Requirement ::
Please return each entry that follows exactly as given, but without pictures.

--- START ---

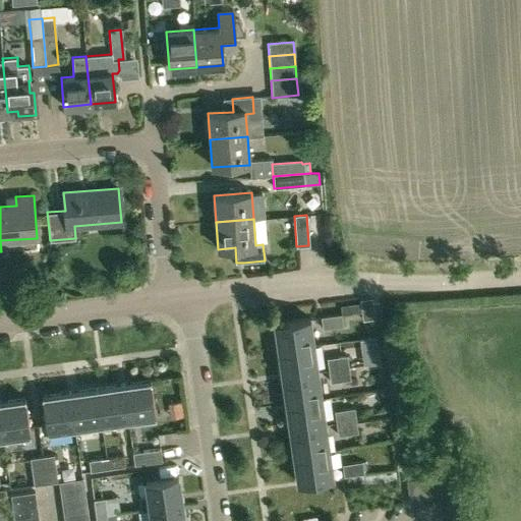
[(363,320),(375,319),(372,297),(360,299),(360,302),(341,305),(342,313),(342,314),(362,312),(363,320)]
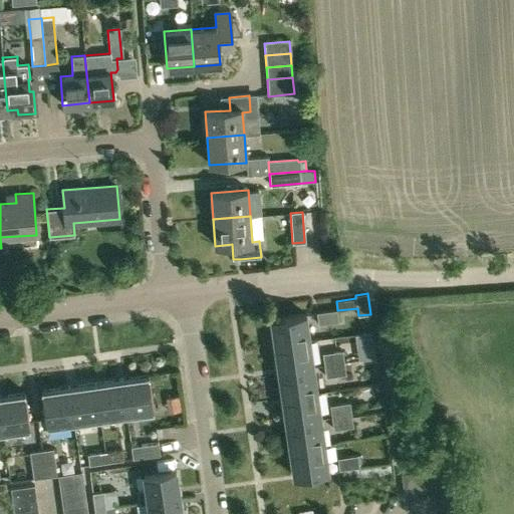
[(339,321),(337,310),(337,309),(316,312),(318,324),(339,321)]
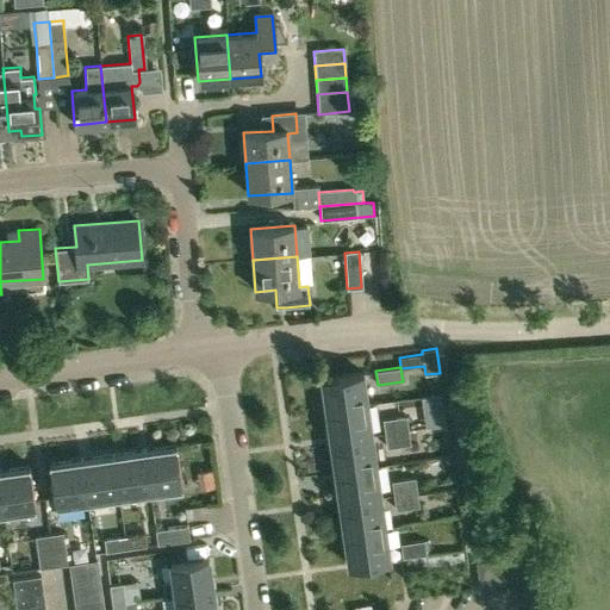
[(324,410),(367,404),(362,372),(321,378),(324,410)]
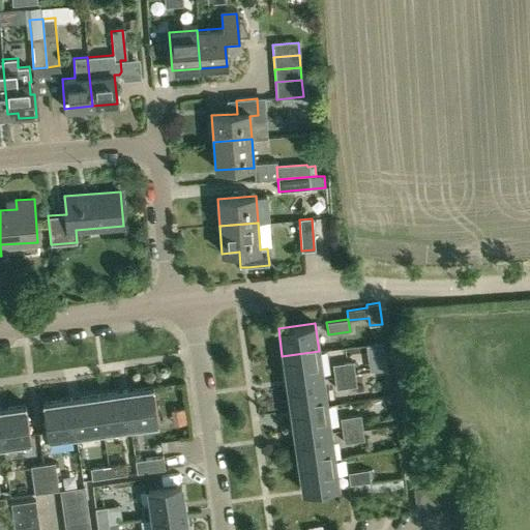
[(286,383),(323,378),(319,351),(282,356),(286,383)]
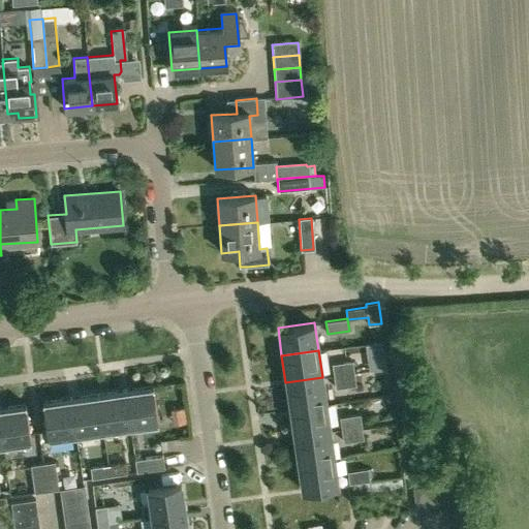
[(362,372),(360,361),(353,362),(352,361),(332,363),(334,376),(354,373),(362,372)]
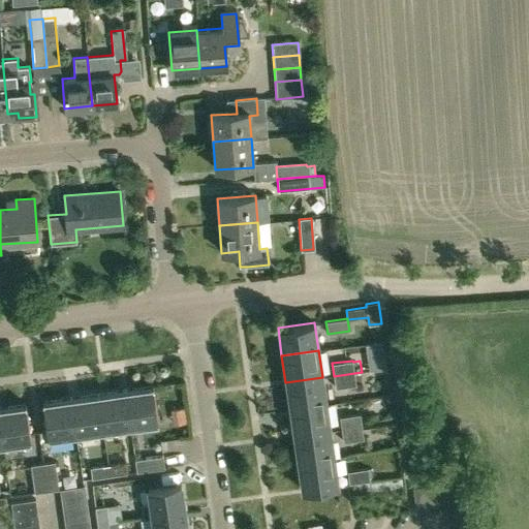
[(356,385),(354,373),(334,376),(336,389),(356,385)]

--- END ---

Result of this task ::
[(363,320),(375,319),(372,297),(360,299),(360,302),(341,305),(342,313),(342,314),(362,312),(363,320)]
[(339,321),(337,310),(337,309),(316,312),(318,324),(339,321)]
[(324,410),(367,404),(362,372),(321,378),(324,410)]
[(286,383),(323,378),(319,351),(282,356),(286,383)]
[(362,372),(360,361),(353,362),(352,361),(332,363),(334,376),(354,373),(362,372)]
[(356,385),(354,373),(334,376),(336,389),(356,385)]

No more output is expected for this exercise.